◆ PROBLEM DETAILS
From the entries below, print exactly the span beginning with the line holding "brown circle: (215, 78) -> (134, 69), moved" and ending with the line holding "red star: (288, 173) -> (513, 309), moved", endpoints included, and skip any pictures.

START DATA EXCERPTS

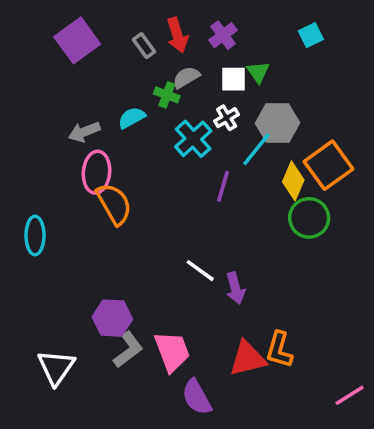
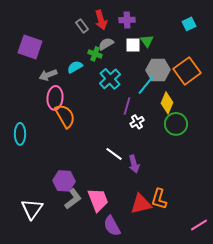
purple cross: (223, 35) -> (127, 20), turned 35
cyan square: (311, 35) -> (189, 24), moved
purple square: (77, 40) -> (30, 47), moved, turned -35
white cross: (227, 118) -> (137, 122), moved
orange square: (328, 165) -> (187, 71), moved

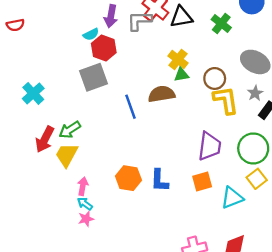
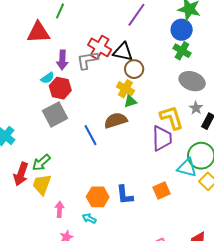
black triangle: (181, 17) -> (123, 52), turned 30
green cross: (221, 24) -> (182, 51), moved
brown circle: (215, 78) -> (134, 69), moved
purple trapezoid: (209, 146) -> (162, 138), moved
cyan triangle: (232, 198) -> (187, 168), moved, turned 45
cyan arrow: (85, 204) -> (89, 218), moved

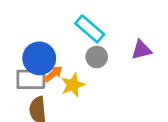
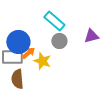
yellow star: (73, 85) -> (42, 61), turned -30

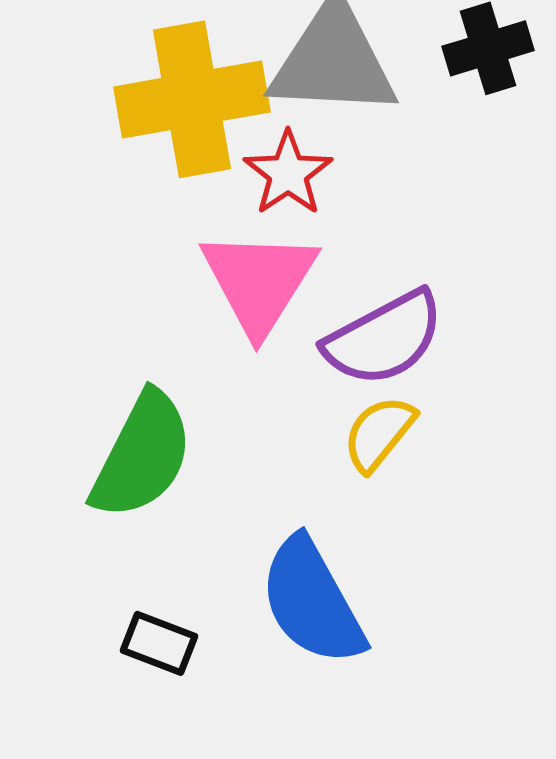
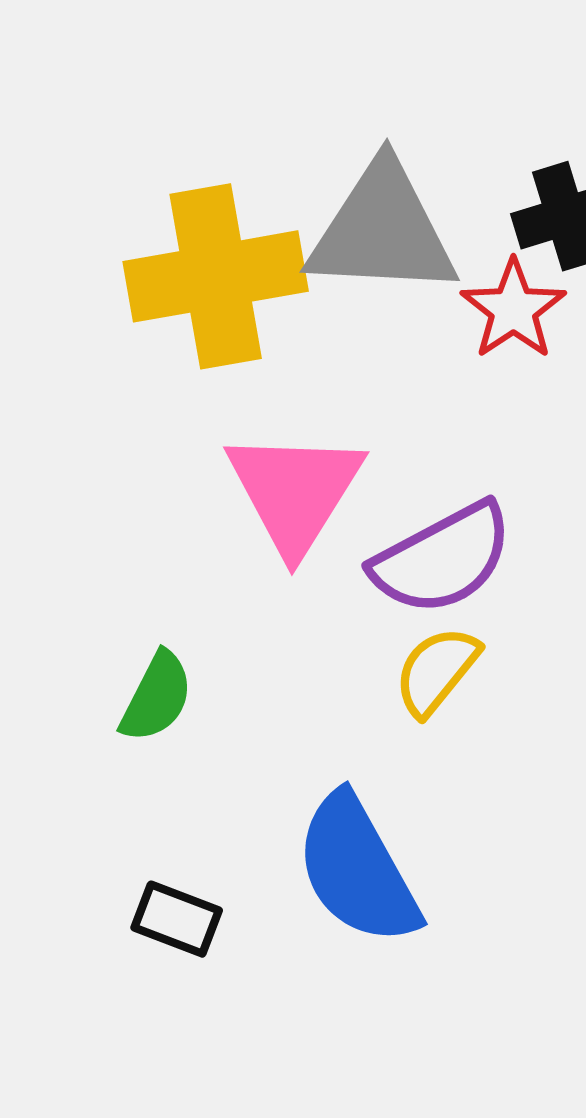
red star: (288, 173) -> (513, 309), moved
green semicircle: (142, 455) -> (157, 697), size x0.6

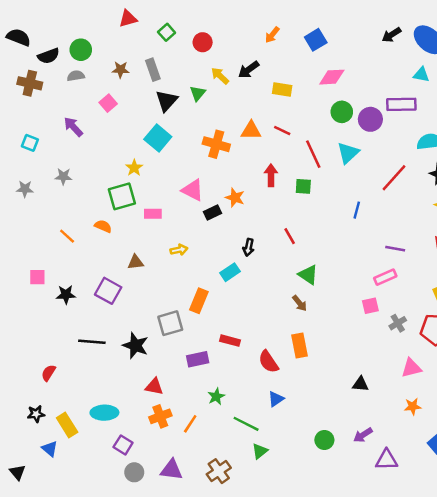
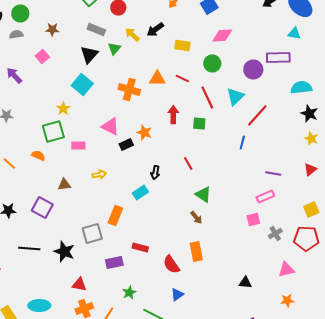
gray rectangle: (153, 70) -> (96, 30), moved, turned -48
green circle: (342, 112) -> (212, 64), moved
red line: (394, 178) -> (257, 116), moved

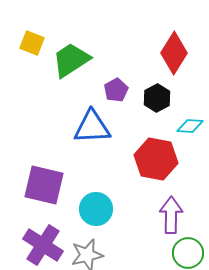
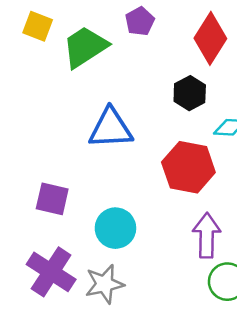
purple pentagon: (116, 90) -> (140, 21), moved
purple square: (44, 185) -> (52, 199), size x0.7

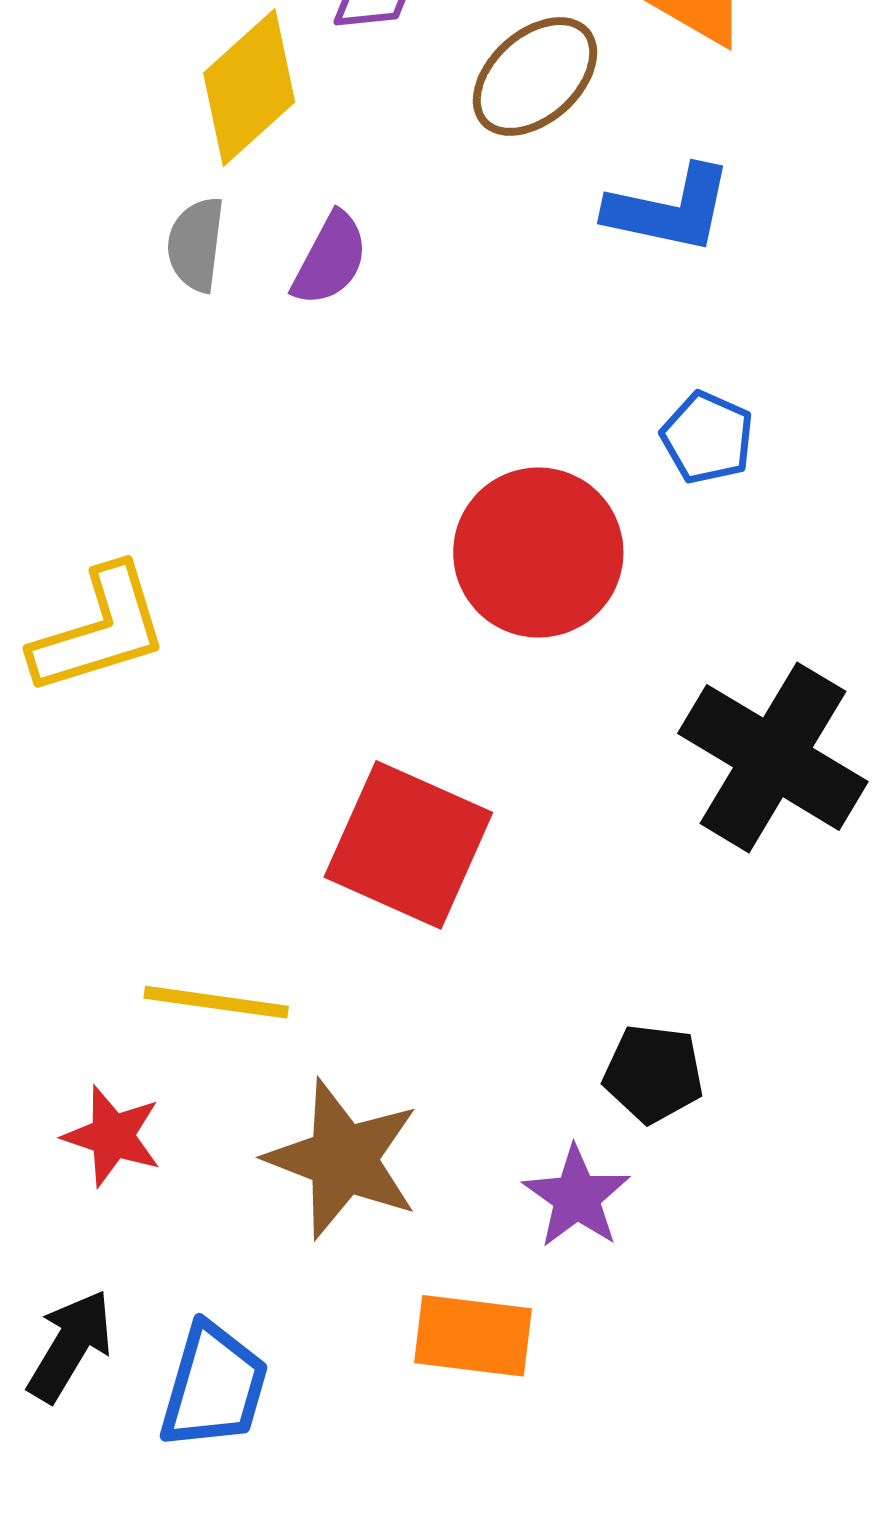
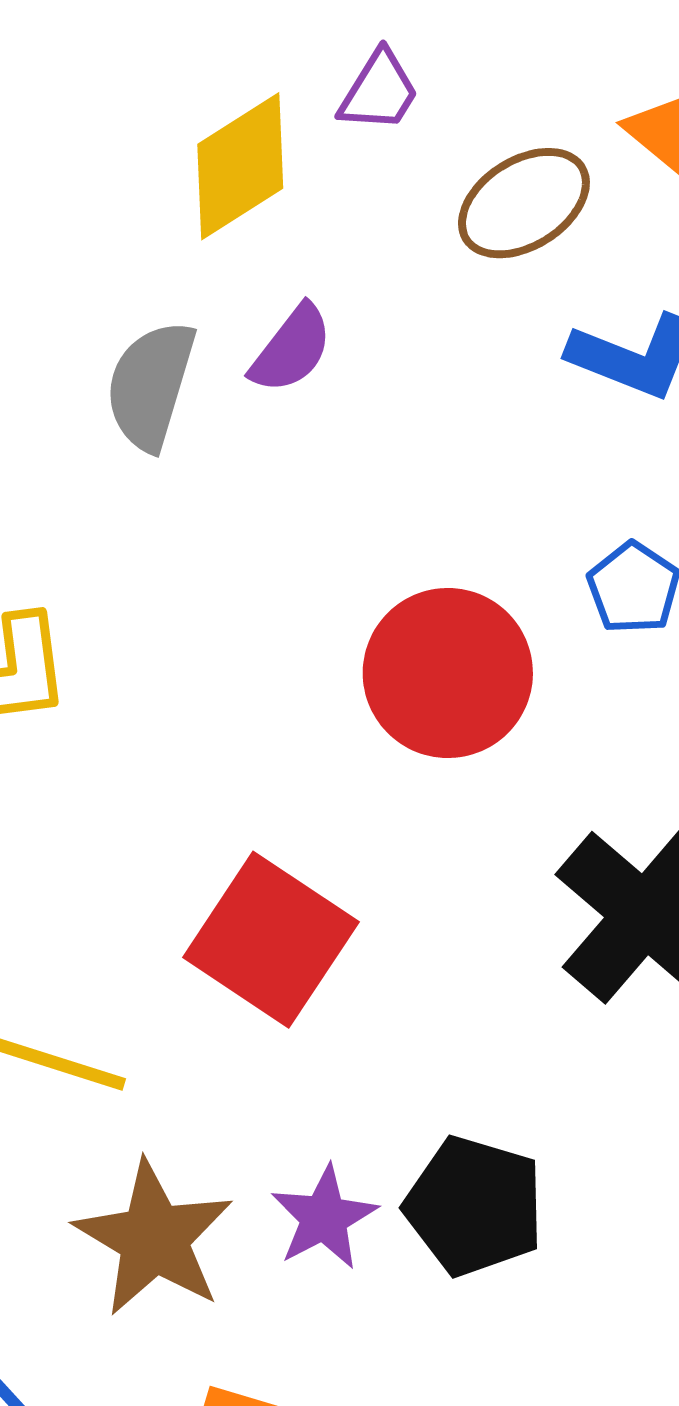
gray semicircle: (196, 244) -> (151, 385), moved, size x1.4
black pentagon: (653, 1074) -> (474, 1206), size x1.4
purple star: (577, 1197) -> (324, 1218), moved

END DATA EXCERPTS

◆ TASK RESULT
brown circle: (215, 78) -> (134, 69), moved
purple trapezoid: (209, 146) -> (162, 138), moved
cyan triangle: (232, 198) -> (187, 168), moved, turned 45
cyan arrow: (85, 204) -> (89, 218), moved

yellow star: (73, 85) -> (42, 61), turned -30

red star: (288, 173) -> (513, 309), moved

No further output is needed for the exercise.